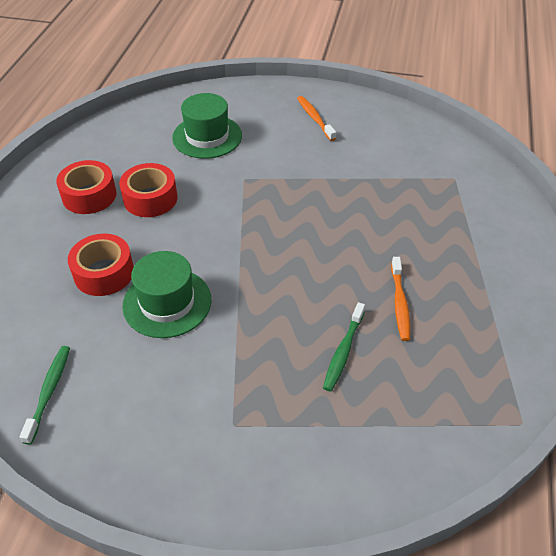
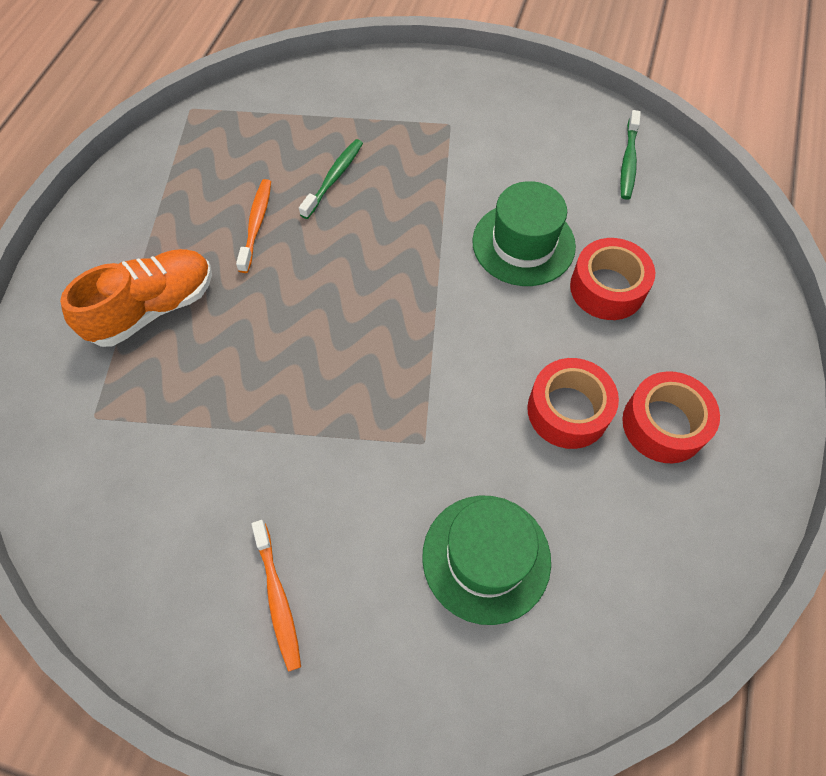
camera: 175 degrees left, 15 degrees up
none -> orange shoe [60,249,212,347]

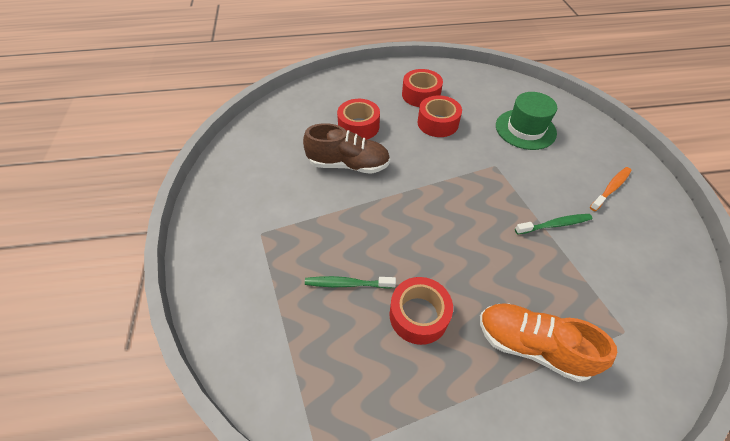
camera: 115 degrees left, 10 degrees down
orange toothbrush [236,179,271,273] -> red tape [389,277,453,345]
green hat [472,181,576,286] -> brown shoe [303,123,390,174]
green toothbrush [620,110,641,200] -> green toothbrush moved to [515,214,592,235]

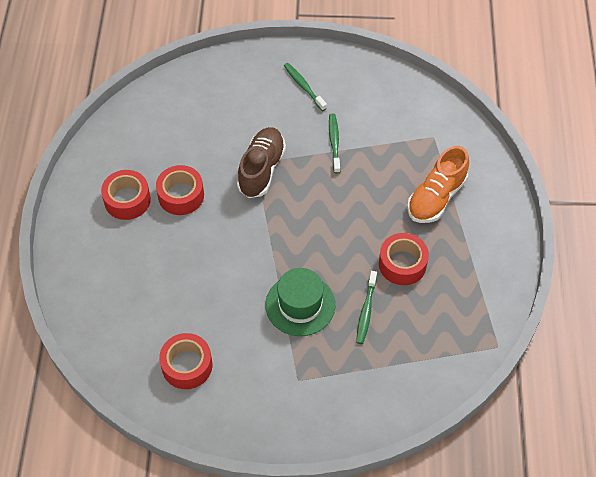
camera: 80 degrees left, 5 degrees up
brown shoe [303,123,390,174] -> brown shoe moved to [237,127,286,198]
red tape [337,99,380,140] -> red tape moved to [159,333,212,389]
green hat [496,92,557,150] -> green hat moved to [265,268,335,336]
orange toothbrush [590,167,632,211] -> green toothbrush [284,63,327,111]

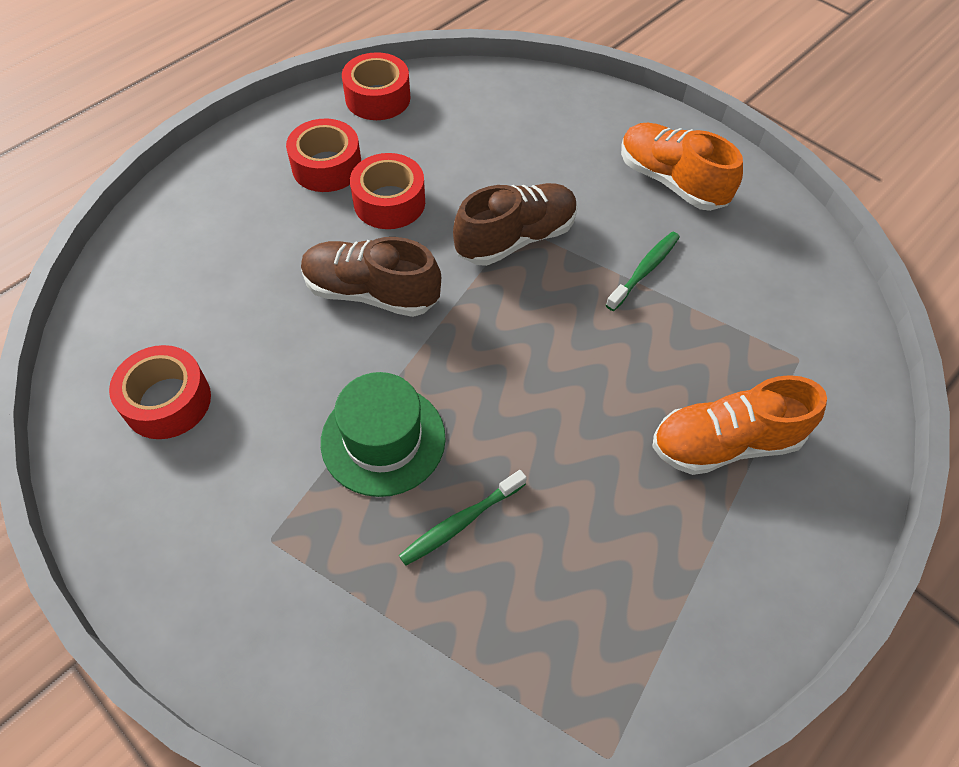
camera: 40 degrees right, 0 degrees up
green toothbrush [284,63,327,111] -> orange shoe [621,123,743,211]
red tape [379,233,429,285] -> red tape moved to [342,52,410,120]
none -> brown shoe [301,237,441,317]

Your objective:
Reproduce each entry exactly as given; no pictures, please.

Solution for this problem:
camera: 175 degrees left, 15 degrees up
none -> orange shoe [60,249,212,347]

camera: 115 degrees left, 10 degrees down
orange toothbrush [236,179,271,273] -> red tape [389,277,453,345]
green hat [472,181,576,286] -> brown shoe [303,123,390,174]
green toothbrush [620,110,641,200] -> green toothbrush moved to [515,214,592,235]

camera: 80 degrees left, 5 degrees up
brown shoe [303,123,390,174] -> brown shoe moved to [237,127,286,198]
red tape [337,99,380,140] -> red tape moved to [159,333,212,389]
green hat [496,92,557,150] -> green hat moved to [265,268,335,336]
orange toothbrush [590,167,632,211] -> green toothbrush [284,63,327,111]

camera: 40 degrees right, 0 degrees up
green toothbrush [284,63,327,111] -> orange shoe [621,123,743,211]
red tape [379,233,429,285] -> red tape moved to [342,52,410,120]
none -> brown shoe [301,237,441,317]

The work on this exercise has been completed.